*Task description*
Which lines of the data below hold "plate"? Copy each of them.
(Collected data begins)
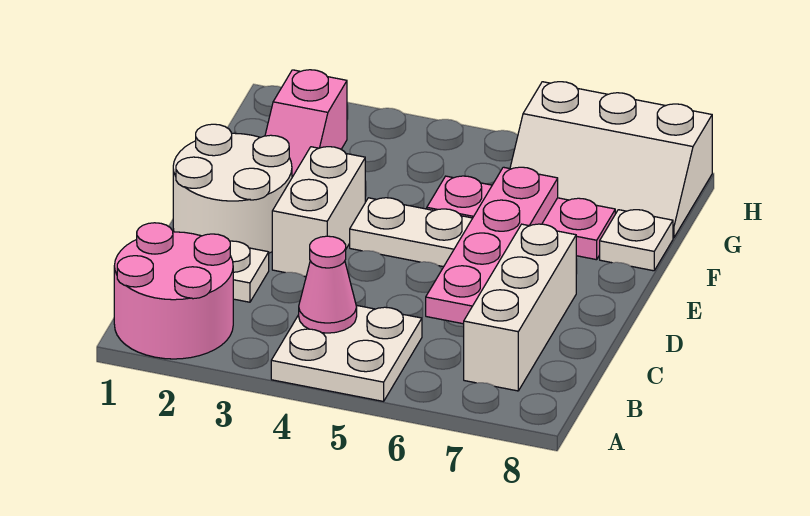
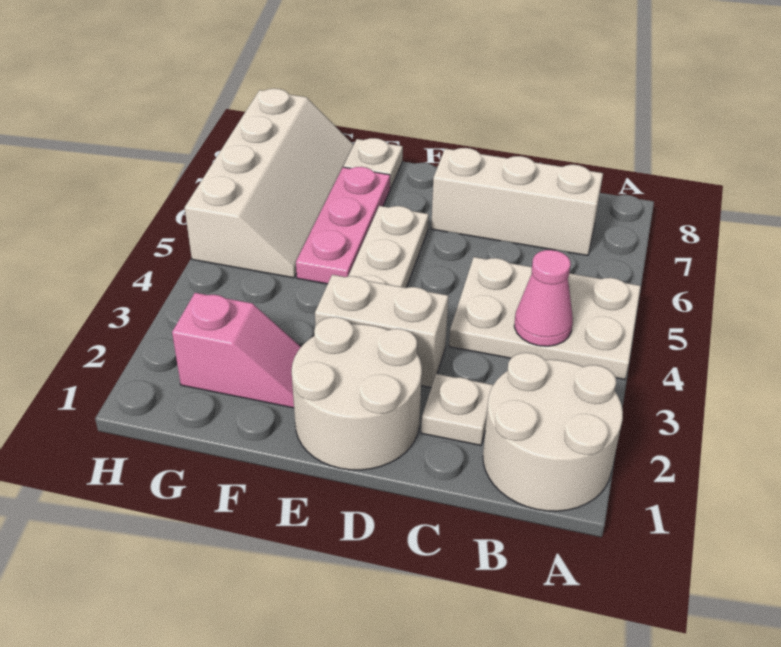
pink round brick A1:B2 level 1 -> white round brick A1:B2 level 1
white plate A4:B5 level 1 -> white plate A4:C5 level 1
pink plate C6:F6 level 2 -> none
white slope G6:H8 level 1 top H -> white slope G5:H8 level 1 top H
(Collected data ends)
*Result below*
white plate A4:B5 level 1 -> white plate A4:C5 level 1
pink plate C6:F6 level 2 -> none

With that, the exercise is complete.